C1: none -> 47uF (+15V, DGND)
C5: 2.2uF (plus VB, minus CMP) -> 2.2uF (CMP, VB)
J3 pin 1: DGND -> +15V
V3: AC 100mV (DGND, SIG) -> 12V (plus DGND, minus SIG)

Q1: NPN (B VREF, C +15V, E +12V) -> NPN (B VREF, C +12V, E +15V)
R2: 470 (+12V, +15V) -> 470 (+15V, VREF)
------
PROBLEM
Locate the lines above that contain "VREF" and copy them.

TASK OUTPUT
Q1: NPN (B VREF, C +15V, E +12V) -> NPN (B VREF, C +12V, E +15V)
R2: 470 (+12V, +15V) -> 470 (+15V, VREF)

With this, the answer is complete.